| PROBLEM TO WORK ON |
From the first line to the last, give the material again exactly, without the images.

| WORKING DATA |
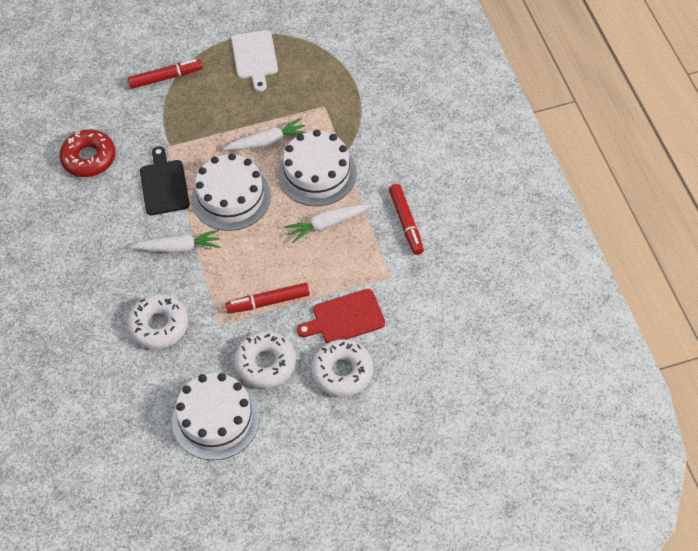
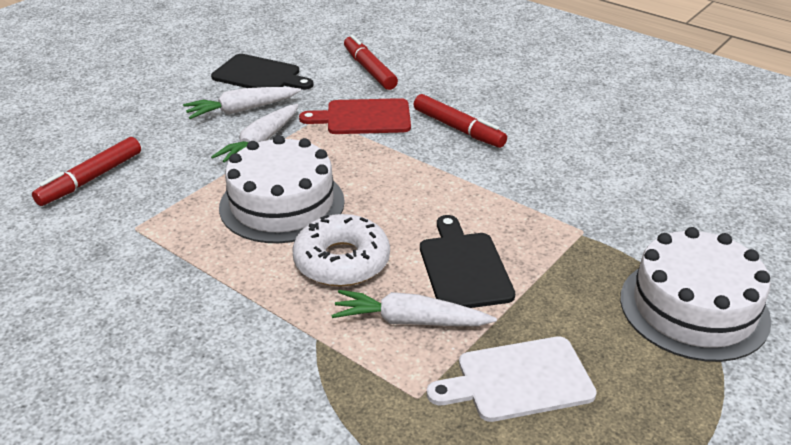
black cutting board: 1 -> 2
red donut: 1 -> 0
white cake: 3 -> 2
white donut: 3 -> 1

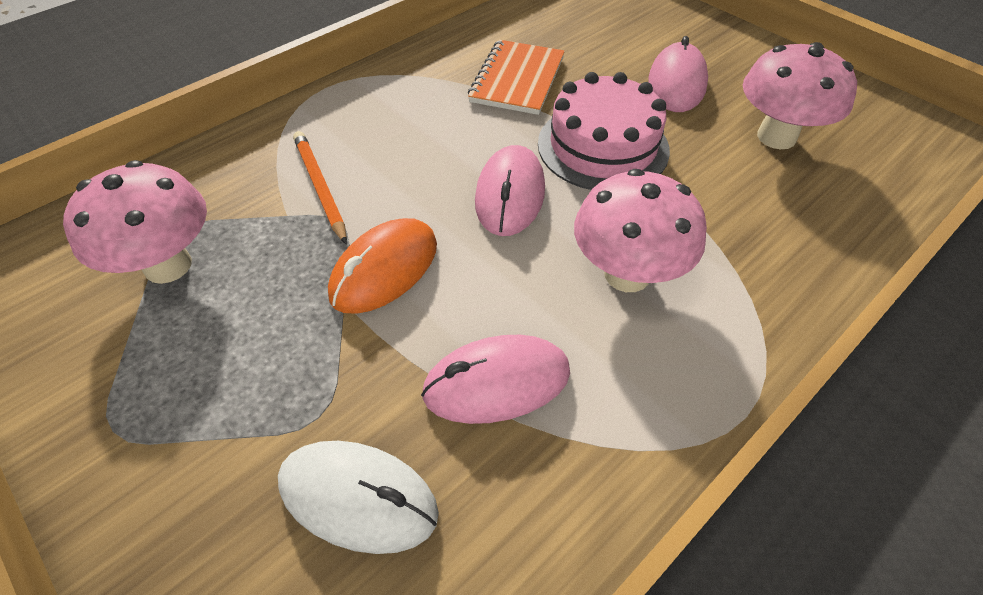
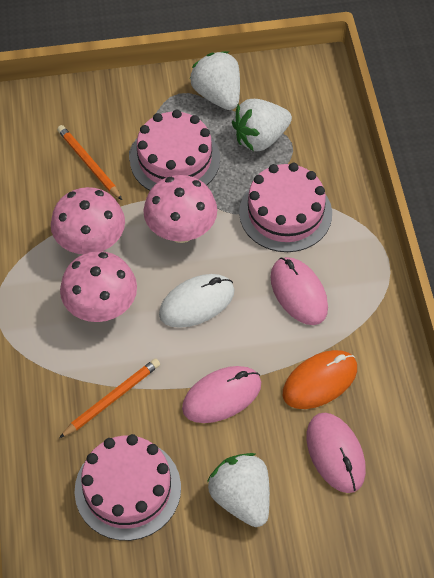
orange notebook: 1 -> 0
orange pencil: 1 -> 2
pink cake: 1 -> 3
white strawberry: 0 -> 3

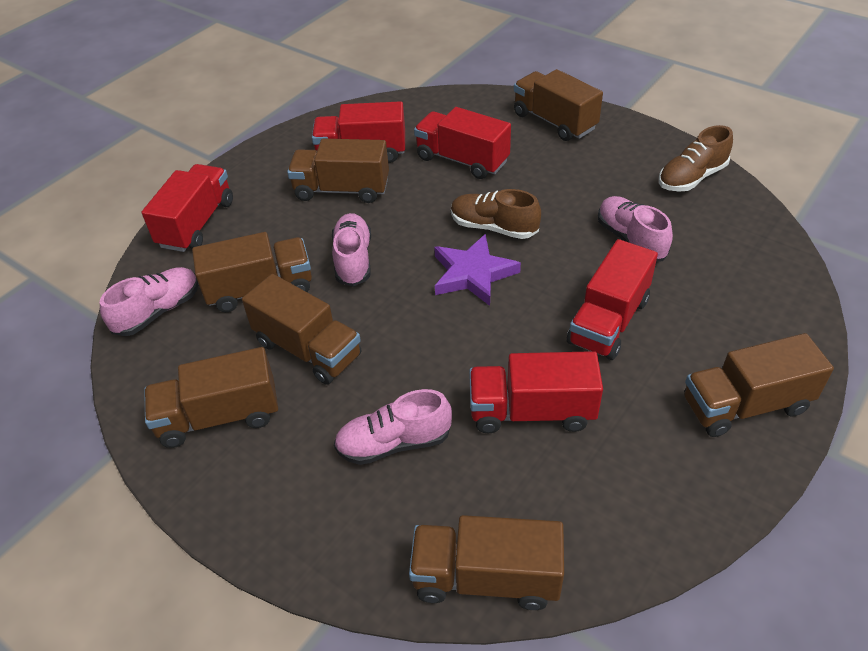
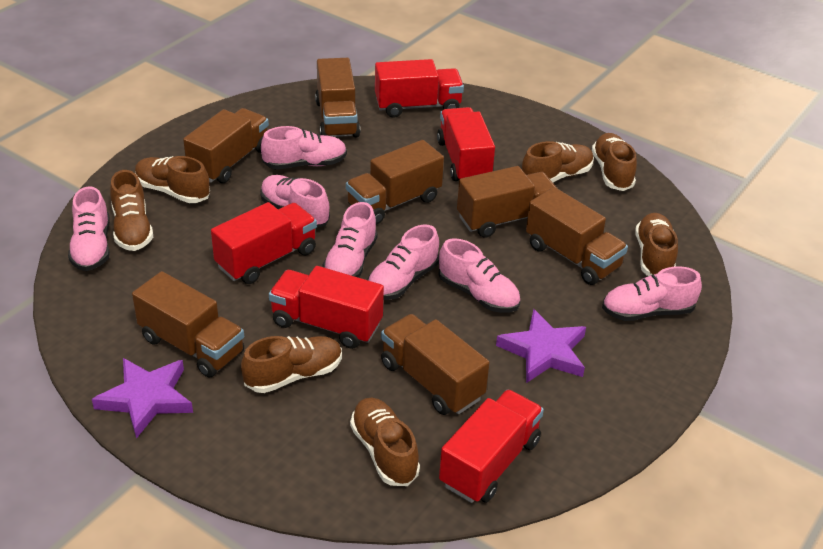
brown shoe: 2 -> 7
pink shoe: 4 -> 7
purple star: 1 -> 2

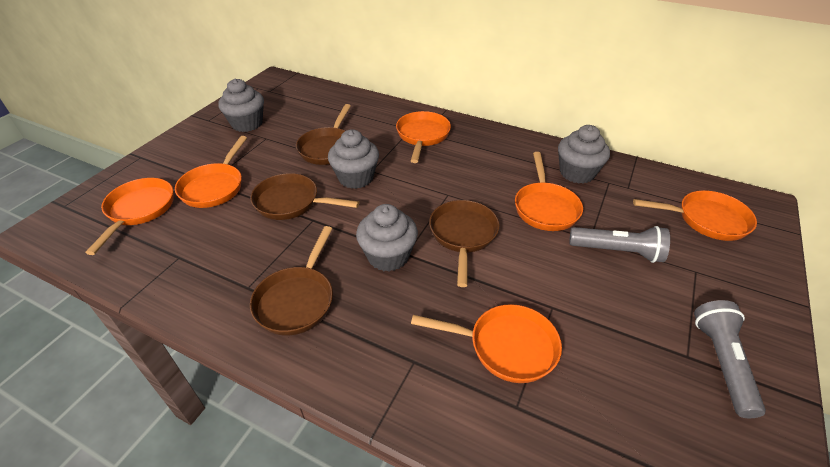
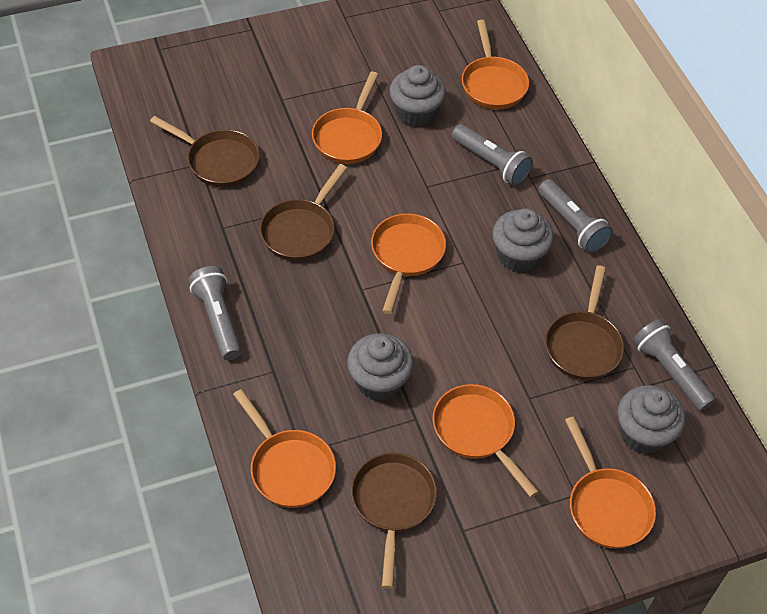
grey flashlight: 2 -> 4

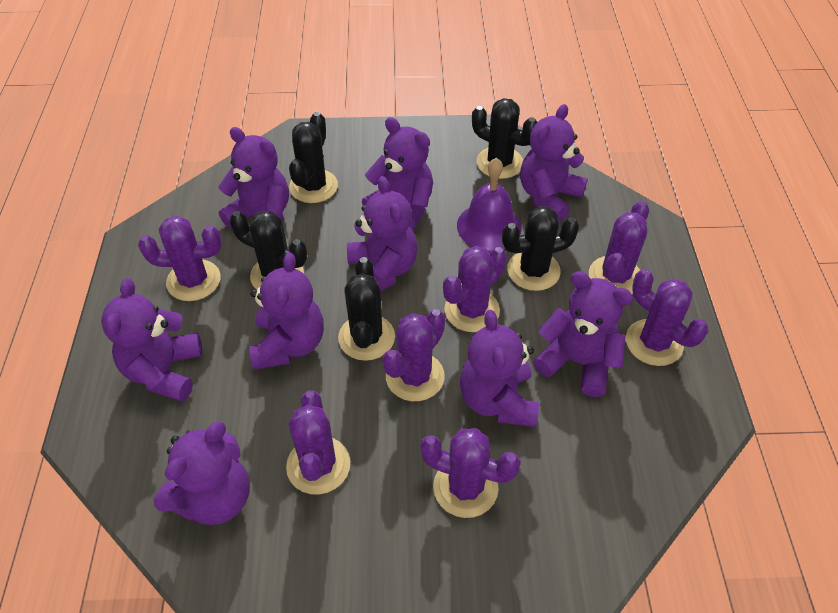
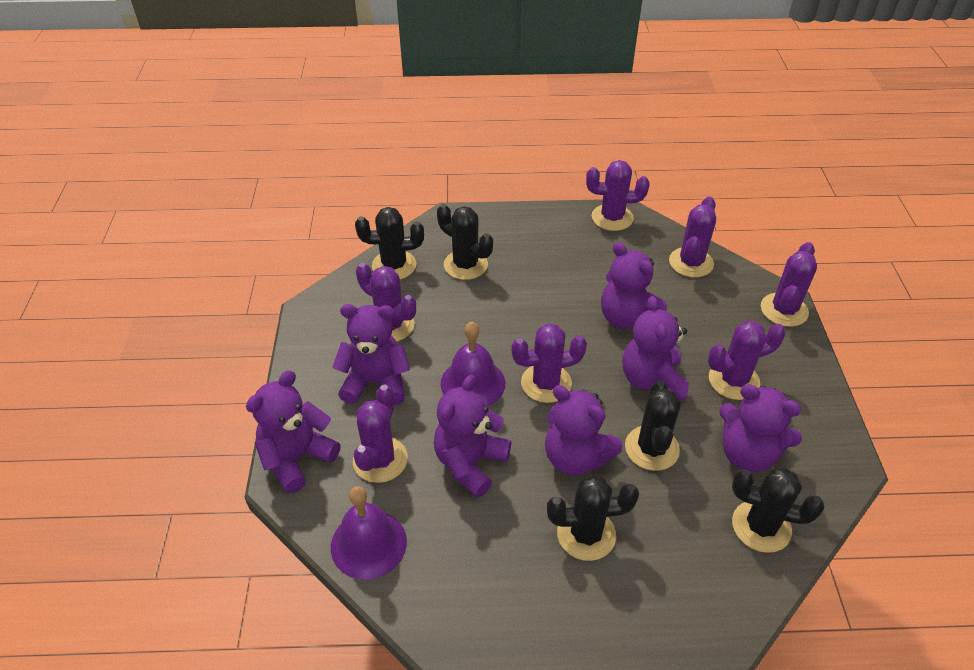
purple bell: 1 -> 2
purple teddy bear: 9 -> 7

| ANSWER SECTION |
black cutting board: 1 -> 2
red donut: 1 -> 0
white cake: 3 -> 2
white donut: 3 -> 1

orange notebook: 1 -> 0
orange pencil: 1 -> 2
pink cake: 1 -> 3
white strawberry: 0 -> 3

brown shoe: 2 -> 7
pink shoe: 4 -> 7
purple star: 1 -> 2

grey flashlight: 2 -> 4

purple bell: 1 -> 2
purple teddy bear: 9 -> 7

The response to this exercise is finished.